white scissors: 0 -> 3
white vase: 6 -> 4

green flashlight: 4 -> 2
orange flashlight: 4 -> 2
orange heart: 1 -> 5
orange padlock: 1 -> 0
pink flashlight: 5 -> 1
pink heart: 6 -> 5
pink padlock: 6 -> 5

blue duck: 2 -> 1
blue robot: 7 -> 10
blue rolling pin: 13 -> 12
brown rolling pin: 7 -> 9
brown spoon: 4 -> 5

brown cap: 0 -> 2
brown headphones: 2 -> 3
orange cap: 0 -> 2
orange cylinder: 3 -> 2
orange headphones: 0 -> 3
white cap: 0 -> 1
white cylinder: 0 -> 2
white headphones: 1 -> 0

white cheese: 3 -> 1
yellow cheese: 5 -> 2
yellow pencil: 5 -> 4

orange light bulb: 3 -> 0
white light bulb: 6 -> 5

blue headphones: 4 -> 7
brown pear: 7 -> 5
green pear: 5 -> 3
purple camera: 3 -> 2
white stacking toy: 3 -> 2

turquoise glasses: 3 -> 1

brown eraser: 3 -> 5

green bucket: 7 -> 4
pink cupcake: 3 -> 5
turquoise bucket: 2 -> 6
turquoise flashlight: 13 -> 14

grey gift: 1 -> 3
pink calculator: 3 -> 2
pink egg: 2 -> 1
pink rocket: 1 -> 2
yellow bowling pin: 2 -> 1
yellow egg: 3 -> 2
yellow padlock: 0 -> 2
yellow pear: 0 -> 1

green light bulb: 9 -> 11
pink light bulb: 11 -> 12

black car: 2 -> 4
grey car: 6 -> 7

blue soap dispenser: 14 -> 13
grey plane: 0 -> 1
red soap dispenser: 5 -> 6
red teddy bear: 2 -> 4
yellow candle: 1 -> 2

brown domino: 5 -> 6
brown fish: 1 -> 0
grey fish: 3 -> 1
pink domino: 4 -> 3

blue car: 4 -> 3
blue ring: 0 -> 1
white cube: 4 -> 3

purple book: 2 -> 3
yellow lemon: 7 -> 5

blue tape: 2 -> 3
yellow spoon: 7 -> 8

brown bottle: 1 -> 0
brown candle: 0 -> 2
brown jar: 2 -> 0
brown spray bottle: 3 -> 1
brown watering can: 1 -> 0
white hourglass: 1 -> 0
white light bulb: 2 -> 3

Directions for this task:
Write the material out exactly, with nothing left out.

Solved problem:
white scissors: 0 -> 3
white vase: 6 -> 4

green flashlight: 4 -> 2
orange flashlight: 4 -> 2
orange heart: 1 -> 5
orange padlock: 1 -> 0
pink flashlight: 5 -> 1
pink heart: 6 -> 5
pink padlock: 6 -> 5

blue duck: 2 -> 1
blue robot: 7 -> 10
blue rolling pin: 13 -> 12
brown rolling pin: 7 -> 9
brown spoon: 4 -> 5

brown cap: 0 -> 2
brown headphones: 2 -> 3
orange cap: 0 -> 2
orange cylinder: 3 -> 2
orange headphones: 0 -> 3
white cap: 0 -> 1
white cylinder: 0 -> 2
white headphones: 1 -> 0

white cheese: 3 -> 1
yellow cheese: 5 -> 2
yellow pencil: 5 -> 4

orange light bulb: 3 -> 0
white light bulb: 6 -> 5

blue headphones: 4 -> 7
brown pear: 7 -> 5
green pear: 5 -> 3
purple camera: 3 -> 2
white stacking toy: 3 -> 2

turquoise glasses: 3 -> 1

brown eraser: 3 -> 5

green bucket: 7 -> 4
pink cupcake: 3 -> 5
turquoise bucket: 2 -> 6
turquoise flashlight: 13 -> 14

grey gift: 1 -> 3
pink calculator: 3 -> 2
pink egg: 2 -> 1
pink rocket: 1 -> 2
yellow bowling pin: 2 -> 1
yellow egg: 3 -> 2
yellow padlock: 0 -> 2
yellow pear: 0 -> 1

green light bulb: 9 -> 11
pink light bulb: 11 -> 12

black car: 2 -> 4
grey car: 6 -> 7

blue soap dispenser: 14 -> 13
grey plane: 0 -> 1
red soap dispenser: 5 -> 6
red teddy bear: 2 -> 4
yellow candle: 1 -> 2

brown domino: 5 -> 6
brown fish: 1 -> 0
grey fish: 3 -> 1
pink domino: 4 -> 3

blue car: 4 -> 3
blue ring: 0 -> 1
white cube: 4 -> 3

purple book: 2 -> 3
yellow lemon: 7 -> 5

blue tape: 2 -> 3
yellow spoon: 7 -> 8

brown bottle: 1 -> 0
brown candle: 0 -> 2
brown jar: 2 -> 0
brown spray bottle: 3 -> 1
brown watering can: 1 -> 0
white hourglass: 1 -> 0
white light bulb: 2 -> 3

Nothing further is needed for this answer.